### TASK BRIEF
Among the entries below, which lines run from the line with "white brick B1:D1" through the line with "green slope G6:H7"? Retype those, both ends included, exactly and without pictures.

### RECORDS FOR THIS TASK
%%

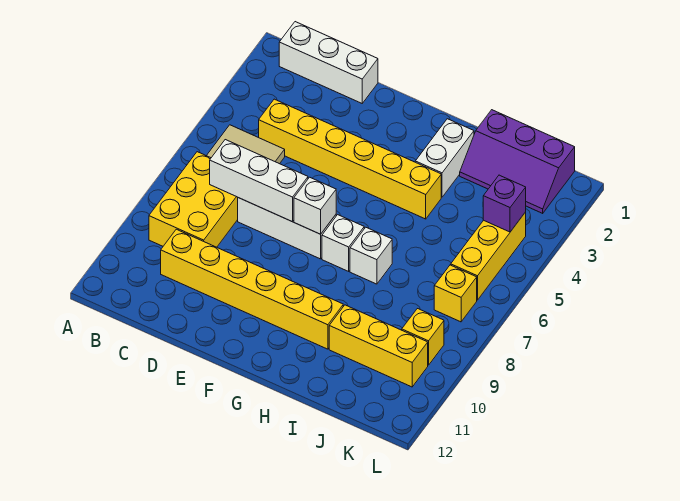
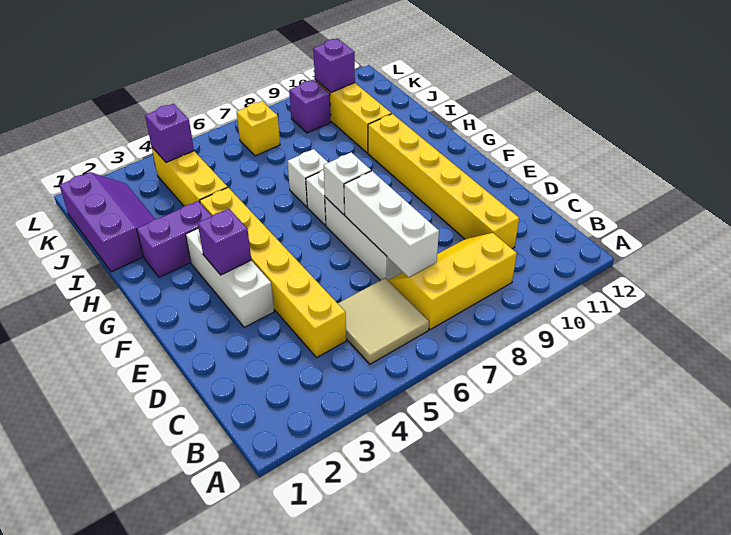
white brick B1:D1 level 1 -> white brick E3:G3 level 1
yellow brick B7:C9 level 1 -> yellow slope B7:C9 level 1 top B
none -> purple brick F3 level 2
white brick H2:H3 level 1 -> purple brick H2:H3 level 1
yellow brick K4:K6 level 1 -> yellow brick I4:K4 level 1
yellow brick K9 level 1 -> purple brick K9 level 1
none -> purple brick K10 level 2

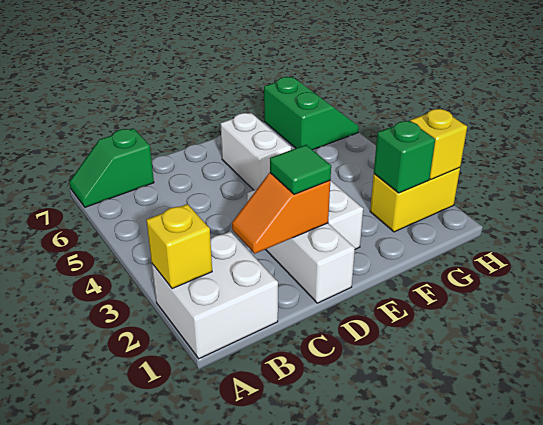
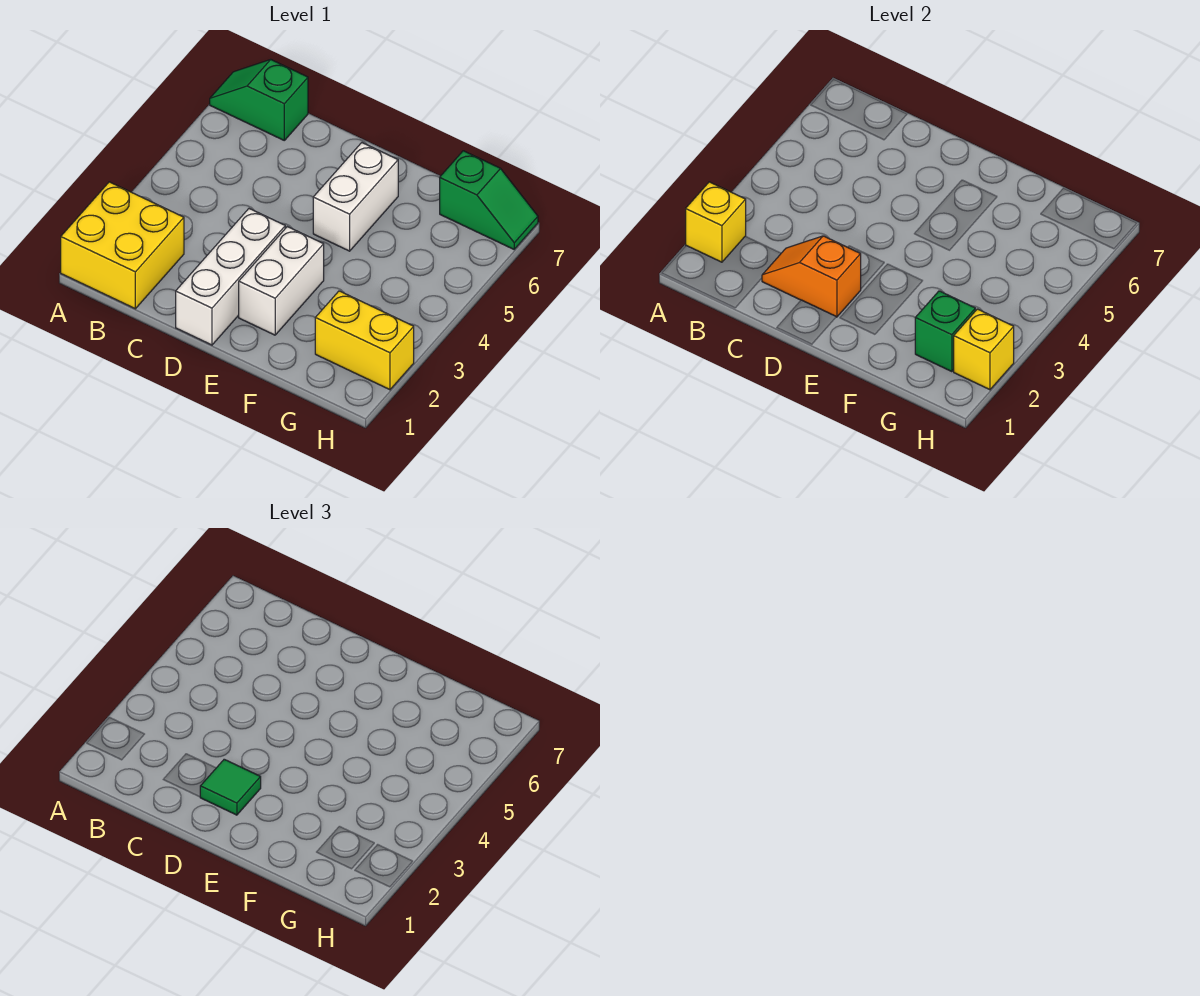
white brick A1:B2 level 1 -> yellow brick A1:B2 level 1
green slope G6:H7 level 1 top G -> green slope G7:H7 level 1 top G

%%
%%

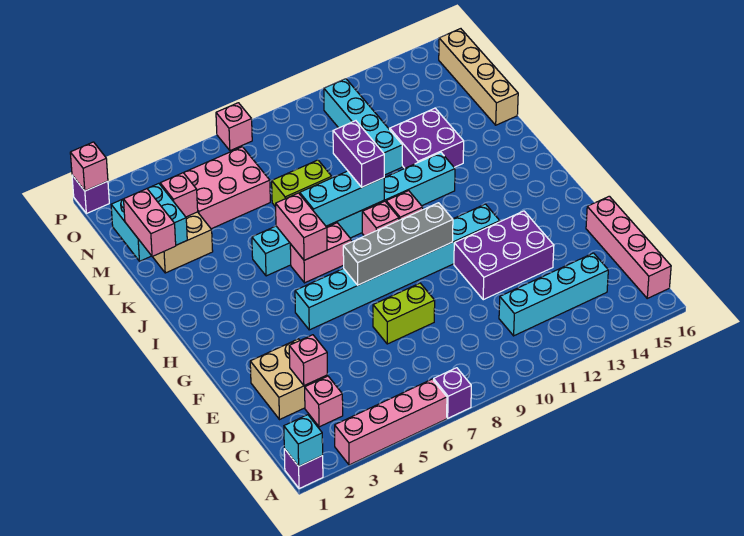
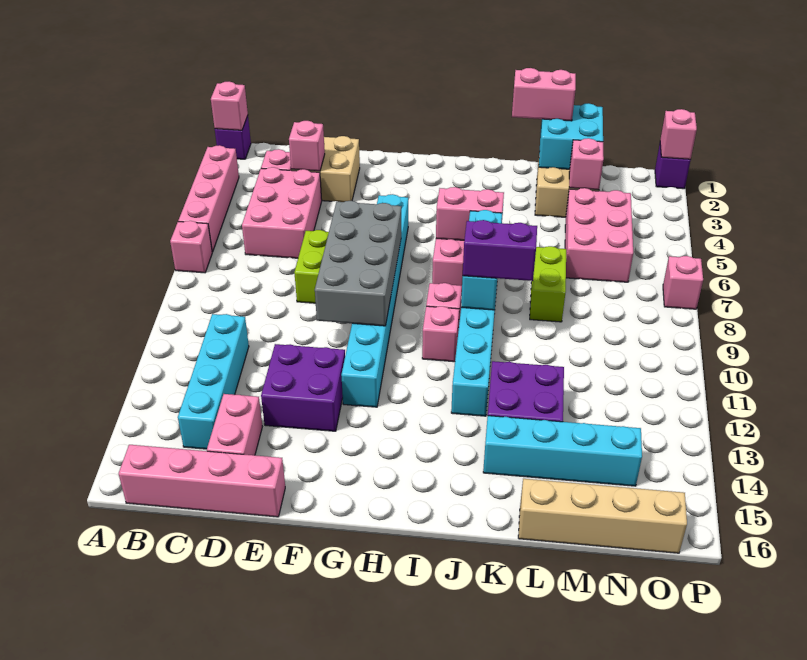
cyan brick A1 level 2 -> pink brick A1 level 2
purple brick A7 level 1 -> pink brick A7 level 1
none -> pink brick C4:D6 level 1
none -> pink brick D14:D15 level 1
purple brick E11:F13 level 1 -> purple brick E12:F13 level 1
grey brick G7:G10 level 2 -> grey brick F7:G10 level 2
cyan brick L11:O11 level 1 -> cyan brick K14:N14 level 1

%%

### SOLUTION TO THIS TASK
white brick B1:D1 level 1 -> white brick E3:G3 level 1
yellow brick B7:C9 level 1 -> yellow slope B7:C9 level 1 top B
none -> purple brick F3 level 2
white brick H2:H3 level 1 -> purple brick H2:H3 level 1
yellow brick K4:K6 level 1 -> yellow brick I4:K4 level 1
yellow brick K9 level 1 -> purple brick K9 level 1
none -> purple brick K10 level 2

white brick A1:B2 level 1 -> yellow brick A1:B2 level 1
green slope G6:H7 level 1 top G -> green slope G7:H7 level 1 top G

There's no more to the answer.